[Dataset items]
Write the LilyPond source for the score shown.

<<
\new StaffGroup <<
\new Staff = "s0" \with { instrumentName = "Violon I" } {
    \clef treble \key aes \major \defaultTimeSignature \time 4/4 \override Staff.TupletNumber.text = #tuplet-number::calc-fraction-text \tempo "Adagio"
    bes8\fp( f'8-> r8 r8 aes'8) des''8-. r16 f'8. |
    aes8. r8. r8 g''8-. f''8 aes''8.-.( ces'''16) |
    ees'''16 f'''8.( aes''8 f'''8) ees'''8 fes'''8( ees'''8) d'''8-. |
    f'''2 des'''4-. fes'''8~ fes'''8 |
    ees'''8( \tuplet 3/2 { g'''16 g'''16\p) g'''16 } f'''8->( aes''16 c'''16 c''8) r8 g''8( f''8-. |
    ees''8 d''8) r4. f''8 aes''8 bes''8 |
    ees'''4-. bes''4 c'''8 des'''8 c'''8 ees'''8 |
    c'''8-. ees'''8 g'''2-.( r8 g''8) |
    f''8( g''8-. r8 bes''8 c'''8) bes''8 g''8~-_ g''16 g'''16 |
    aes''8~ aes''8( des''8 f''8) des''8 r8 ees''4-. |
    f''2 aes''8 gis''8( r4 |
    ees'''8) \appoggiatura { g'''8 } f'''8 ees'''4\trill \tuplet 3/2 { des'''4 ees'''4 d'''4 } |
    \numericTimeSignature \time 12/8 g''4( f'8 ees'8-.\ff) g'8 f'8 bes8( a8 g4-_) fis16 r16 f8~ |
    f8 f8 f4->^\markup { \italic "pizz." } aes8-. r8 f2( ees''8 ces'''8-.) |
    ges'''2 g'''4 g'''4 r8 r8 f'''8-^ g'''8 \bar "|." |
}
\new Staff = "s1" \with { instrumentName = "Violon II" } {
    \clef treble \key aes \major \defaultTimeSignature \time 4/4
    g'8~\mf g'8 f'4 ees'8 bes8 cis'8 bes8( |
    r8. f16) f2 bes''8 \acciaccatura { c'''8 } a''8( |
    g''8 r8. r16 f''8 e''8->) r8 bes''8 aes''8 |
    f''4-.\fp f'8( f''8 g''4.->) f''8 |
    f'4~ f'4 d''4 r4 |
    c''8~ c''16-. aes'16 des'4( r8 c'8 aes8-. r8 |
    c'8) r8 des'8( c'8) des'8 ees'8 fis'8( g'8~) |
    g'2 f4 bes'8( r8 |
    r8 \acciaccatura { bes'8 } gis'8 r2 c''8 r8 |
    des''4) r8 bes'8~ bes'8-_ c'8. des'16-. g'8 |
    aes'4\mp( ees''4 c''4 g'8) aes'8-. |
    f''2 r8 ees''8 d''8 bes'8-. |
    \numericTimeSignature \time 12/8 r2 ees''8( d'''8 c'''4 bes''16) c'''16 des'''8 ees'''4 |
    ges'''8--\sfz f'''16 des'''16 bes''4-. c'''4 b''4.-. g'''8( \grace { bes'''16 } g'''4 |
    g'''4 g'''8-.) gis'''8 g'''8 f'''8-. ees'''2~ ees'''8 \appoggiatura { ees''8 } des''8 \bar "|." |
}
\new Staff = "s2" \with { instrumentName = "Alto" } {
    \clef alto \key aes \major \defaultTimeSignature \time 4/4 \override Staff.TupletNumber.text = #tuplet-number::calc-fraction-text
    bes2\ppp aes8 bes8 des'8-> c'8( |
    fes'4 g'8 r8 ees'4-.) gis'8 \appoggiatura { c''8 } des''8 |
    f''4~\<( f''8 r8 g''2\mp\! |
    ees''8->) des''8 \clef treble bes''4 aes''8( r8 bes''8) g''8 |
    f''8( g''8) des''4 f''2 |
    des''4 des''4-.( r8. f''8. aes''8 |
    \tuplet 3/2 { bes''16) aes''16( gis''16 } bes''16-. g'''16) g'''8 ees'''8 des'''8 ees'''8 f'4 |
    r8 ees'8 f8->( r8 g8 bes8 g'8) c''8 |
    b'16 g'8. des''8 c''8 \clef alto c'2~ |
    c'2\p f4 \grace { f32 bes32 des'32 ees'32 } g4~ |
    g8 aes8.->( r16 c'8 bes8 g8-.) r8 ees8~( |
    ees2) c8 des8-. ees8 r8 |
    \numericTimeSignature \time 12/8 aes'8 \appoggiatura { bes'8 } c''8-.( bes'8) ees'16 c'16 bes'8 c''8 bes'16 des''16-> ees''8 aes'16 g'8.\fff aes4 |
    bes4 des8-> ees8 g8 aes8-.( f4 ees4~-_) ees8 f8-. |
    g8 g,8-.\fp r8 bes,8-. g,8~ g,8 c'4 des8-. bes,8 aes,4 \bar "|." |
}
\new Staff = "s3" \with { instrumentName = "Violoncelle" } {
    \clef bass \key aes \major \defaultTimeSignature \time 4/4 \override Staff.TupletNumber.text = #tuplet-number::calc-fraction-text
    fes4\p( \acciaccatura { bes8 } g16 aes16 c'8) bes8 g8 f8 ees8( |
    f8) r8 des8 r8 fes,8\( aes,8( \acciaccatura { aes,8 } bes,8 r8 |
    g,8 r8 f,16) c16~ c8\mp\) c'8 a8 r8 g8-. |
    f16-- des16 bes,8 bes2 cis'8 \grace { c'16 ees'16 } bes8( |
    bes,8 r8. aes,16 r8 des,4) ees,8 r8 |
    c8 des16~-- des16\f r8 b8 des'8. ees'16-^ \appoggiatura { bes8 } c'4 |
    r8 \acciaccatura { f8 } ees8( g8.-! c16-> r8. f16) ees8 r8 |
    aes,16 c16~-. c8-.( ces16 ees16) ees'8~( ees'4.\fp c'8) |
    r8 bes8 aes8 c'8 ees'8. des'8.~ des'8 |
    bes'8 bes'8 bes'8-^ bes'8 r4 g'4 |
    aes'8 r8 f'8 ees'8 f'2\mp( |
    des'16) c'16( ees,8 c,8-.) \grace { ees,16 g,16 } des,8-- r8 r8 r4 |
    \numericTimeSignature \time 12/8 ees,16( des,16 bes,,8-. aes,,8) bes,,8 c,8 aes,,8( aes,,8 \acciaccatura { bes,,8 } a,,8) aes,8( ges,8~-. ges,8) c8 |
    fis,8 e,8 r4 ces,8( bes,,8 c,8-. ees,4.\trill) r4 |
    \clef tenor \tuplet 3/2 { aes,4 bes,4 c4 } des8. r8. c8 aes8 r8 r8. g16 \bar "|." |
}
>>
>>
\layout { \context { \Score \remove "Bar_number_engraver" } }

# Request
Find every line in the items that contains the string "appoggiatura" and copy each one out in full.

# Full solution
    ees'''8) \appoggiatura { g'''8 } f'''8 ees'''4\trill \tuplet 3/2 { des'''4 ees'''4 d'''4 } |
    g'''4 g'''8-.) gis'''8 g'''8 f'''8-. ees'''2~ ees'''8 \appoggiatura { ees''8 } des''8 \bar "|." |
    fes'4 g'8 r8 ees'4-.) gis'8 \appoggiatura { c''8 } des''8 |
    \numericTimeSignature \time 12/8 aes'8 \appoggiatura { bes'8 } c''8-.( bes'8) ees'16 c'16 bes'8 c''8 bes'16 des''16-> ees''8 aes'16 g'8.\fff aes4 |
    c8 des16~-- des16\f r8 b8 des'8. ees'16-^ \appoggiatura { bes8 } c'4 |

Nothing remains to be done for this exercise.